▸ **Dataset items**:
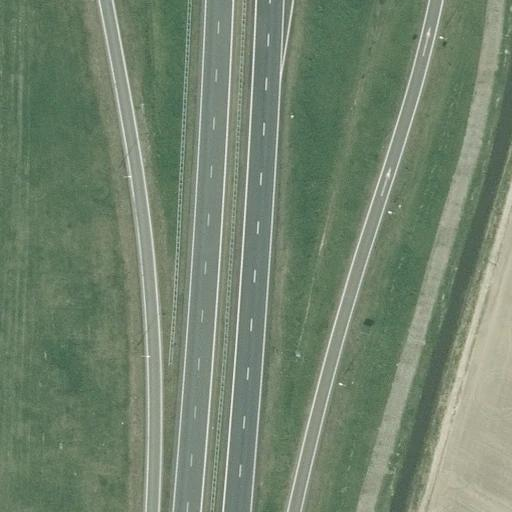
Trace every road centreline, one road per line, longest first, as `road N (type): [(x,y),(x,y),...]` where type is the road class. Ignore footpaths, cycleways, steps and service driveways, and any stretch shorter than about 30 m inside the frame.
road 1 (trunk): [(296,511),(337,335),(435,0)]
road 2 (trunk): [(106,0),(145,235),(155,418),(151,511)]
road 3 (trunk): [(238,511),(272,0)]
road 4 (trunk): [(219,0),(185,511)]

▸ **Goal**: Output the data above line for line without any changes, omitting the image.

▸ **Written answer**:
Trace every road centreline, one road per line, longest first, as `road N (type): [(x,y),(x,y),...]` where type is the road class. Ignore footpaths, cycleways, steps and service driveways, and any stretch shorter than about 30 m inside the frame.
road 1 (trunk): [(296,511),(337,335),(435,0)]
road 2 (trunk): [(106,0),(145,235),(155,418),(151,511)]
road 3 (trunk): [(238,511),(272,0)]
road 4 (trunk): [(219,0),(185,511)]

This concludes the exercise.